Stored dataset items
--- START ---
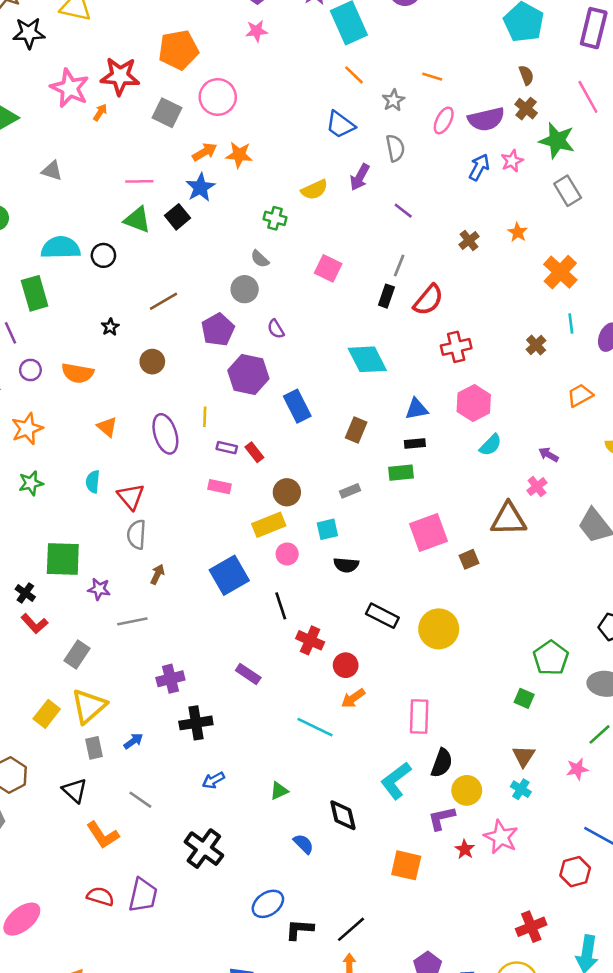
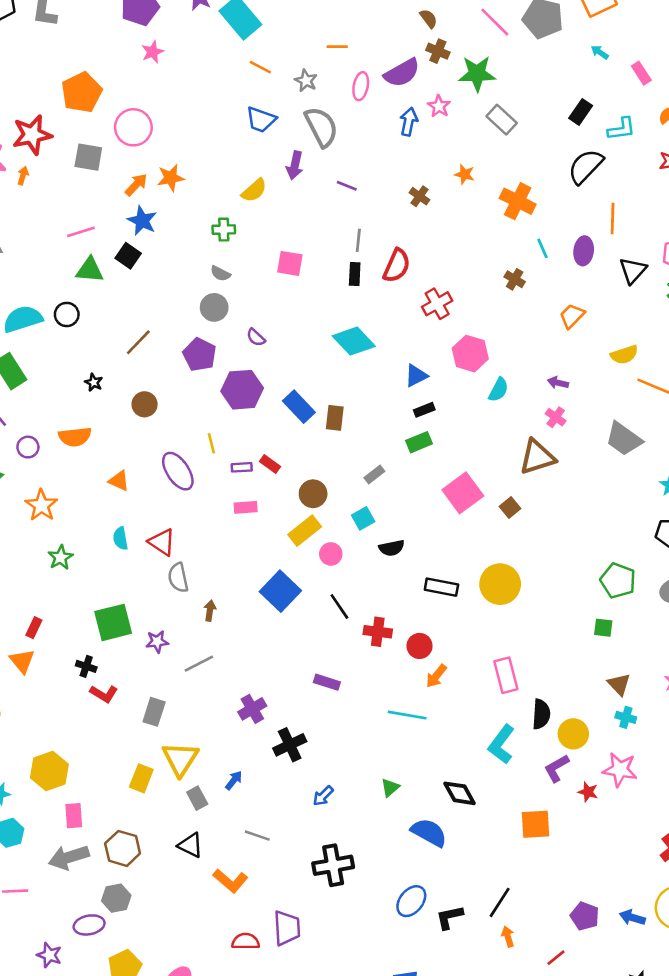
gray semicircle: (395, 148) -> (321, 127), size x1.5
brown rectangle: (356, 430) -> (335, 418), moved
blue semicircle: (303, 844) -> (429, 832), size x1.6
black cross: (204, 849) -> (333, 865), turned -30

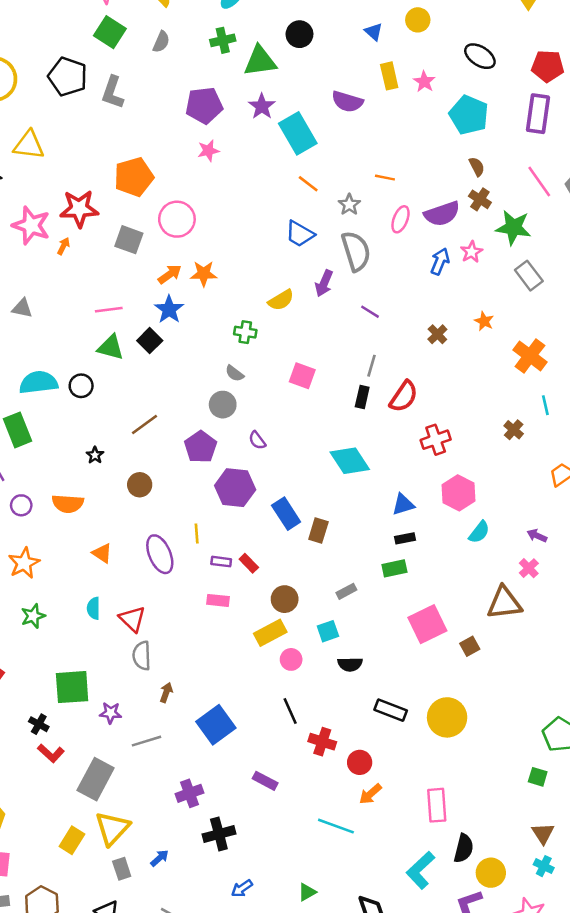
blue square: (280, 591) -> (216, 725), moved
gray rectangle: (154, 712) -> (96, 779), size x1.5

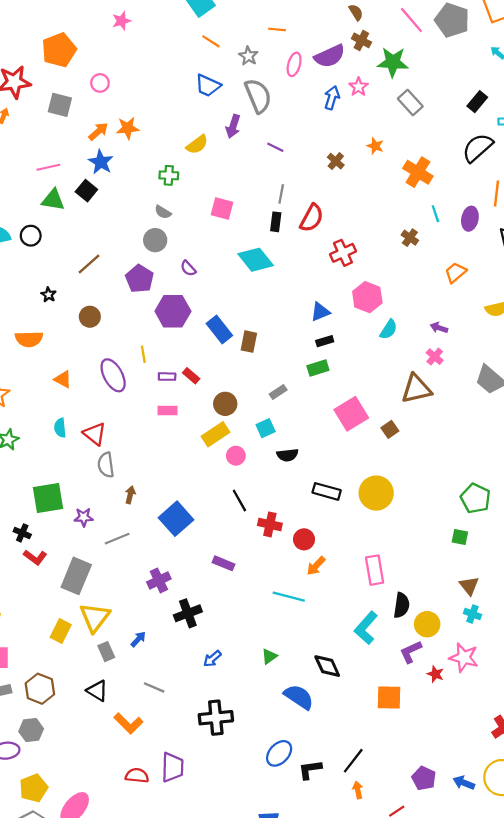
pink circle: (177, 219) -> (100, 83), size x0.6
cyan diamond: (350, 461) -> (256, 260), moved

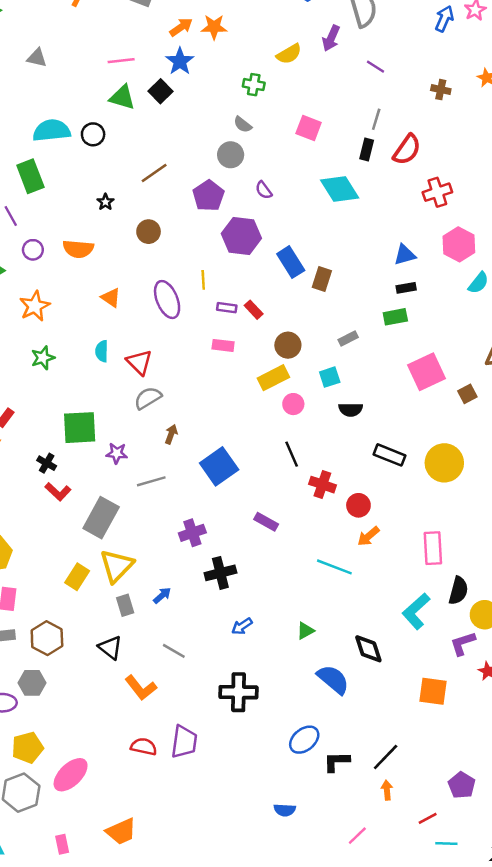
brown cross: (336, 161) -> (441, 90), turned -35
gray semicircle: (106, 465) -> (148, 398), turned 60

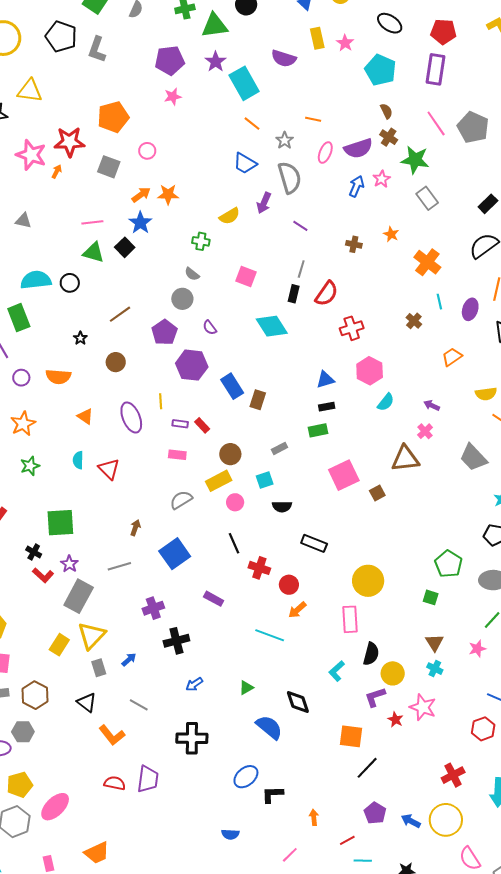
gray semicircle: (148, 398) -> (181, 500), moved
purple star: (117, 453) -> (69, 564), moved, turned 30
yellow circle: (444, 463) -> (368, 581), moved
cyan L-shape: (416, 611) -> (337, 671), size x0.7
black line: (386, 757) -> (367, 768), moved

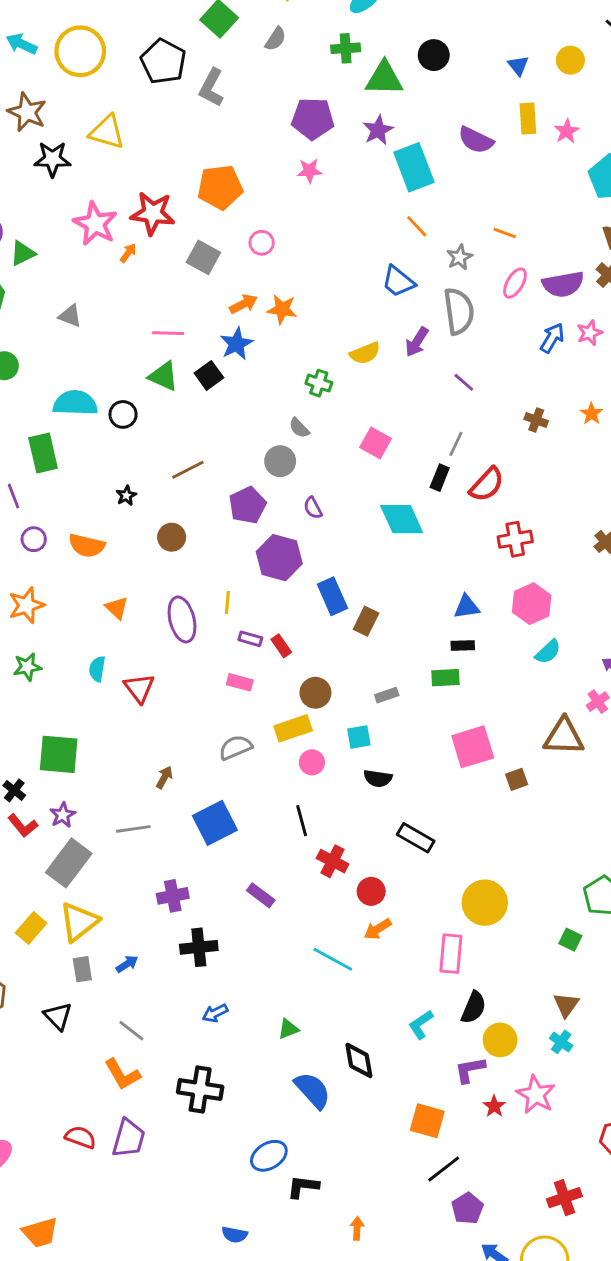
orange L-shape: (112, 735) -> (122, 1074), moved
purple pentagon: (375, 813) -> (467, 1208), moved

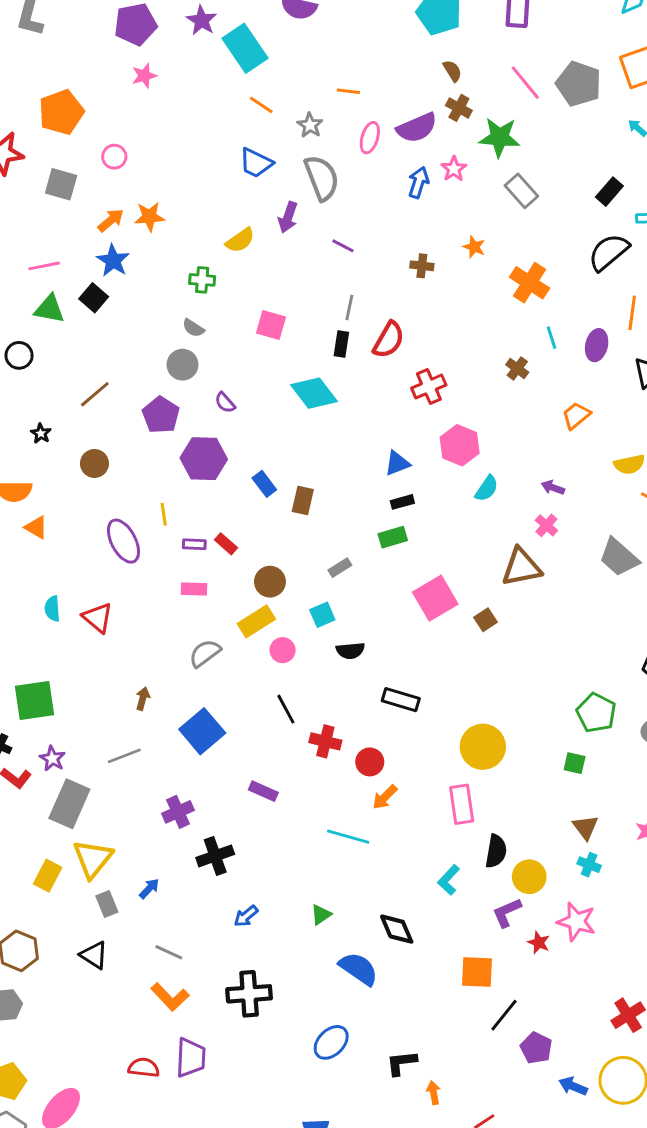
blue rectangle: (332, 596) -> (264, 484), size x0.7
orange triangle: (117, 608) -> (36, 527), moved
black L-shape: (303, 1187) -> (402, 1063), moved

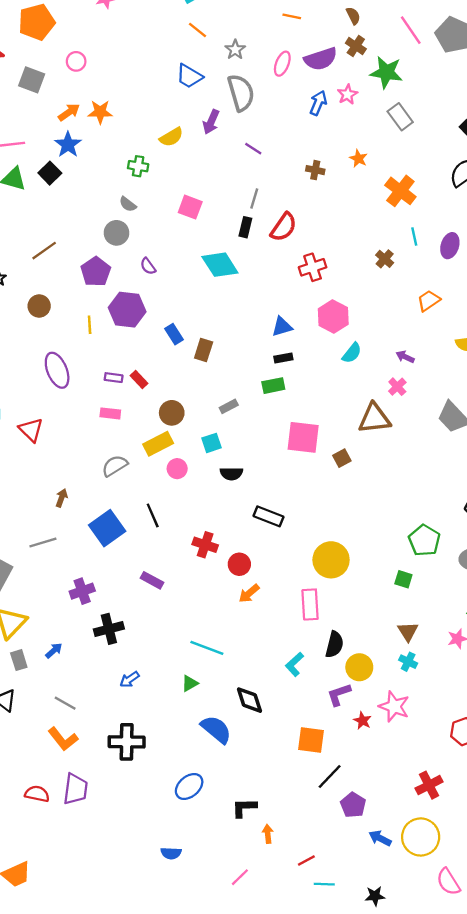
orange line: (348, 91) -> (292, 16), moved
yellow line: (164, 514) -> (90, 325), moved
pink square: (435, 598) -> (303, 437), turned 32
black line: (286, 709) -> (153, 515), moved
cyan line: (348, 837) -> (207, 648), moved

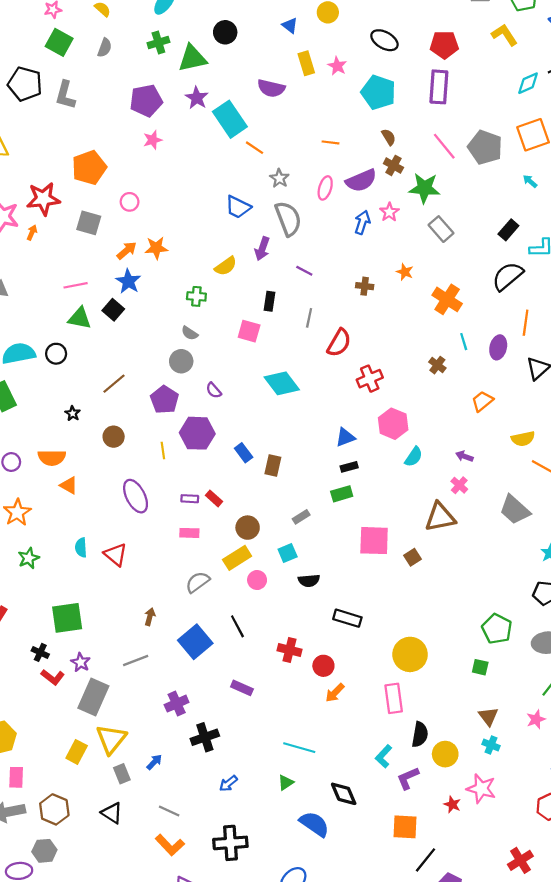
orange line: (197, 30) -> (255, 148), moved
black rectangle: (245, 227) -> (270, 301), moved
purple L-shape: (339, 694) -> (408, 778), moved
--- END ---
Retype every entry exactly as written. Leave the pictures out.

**ANSWER BELOW**
gray semicircle: (395, 148) -> (321, 127), size x1.5
brown rectangle: (356, 430) -> (335, 418), moved
blue semicircle: (303, 844) -> (429, 832), size x1.6
black cross: (204, 849) -> (333, 865), turned -30

blue square: (280, 591) -> (216, 725), moved
gray rectangle: (154, 712) -> (96, 779), size x1.5

pink circle: (177, 219) -> (100, 83), size x0.6
cyan diamond: (350, 461) -> (256, 260), moved

brown cross: (336, 161) -> (441, 90), turned -35
gray semicircle: (106, 465) -> (148, 398), turned 60

gray semicircle: (148, 398) -> (181, 500), moved
purple star: (117, 453) -> (69, 564), moved, turned 30
yellow circle: (444, 463) -> (368, 581), moved
cyan L-shape: (416, 611) -> (337, 671), size x0.7
black line: (386, 757) -> (367, 768), moved

orange L-shape: (112, 735) -> (122, 1074), moved
purple pentagon: (375, 813) -> (467, 1208), moved

blue rectangle: (332, 596) -> (264, 484), size x0.7
orange triangle: (117, 608) -> (36, 527), moved
black L-shape: (303, 1187) -> (402, 1063), moved

orange line: (348, 91) -> (292, 16), moved
yellow line: (164, 514) -> (90, 325), moved
pink square: (435, 598) -> (303, 437), turned 32
black line: (286, 709) -> (153, 515), moved
cyan line: (348, 837) -> (207, 648), moved

orange line: (197, 30) -> (255, 148), moved
black rectangle: (245, 227) -> (270, 301), moved
purple L-shape: (339, 694) -> (408, 778), moved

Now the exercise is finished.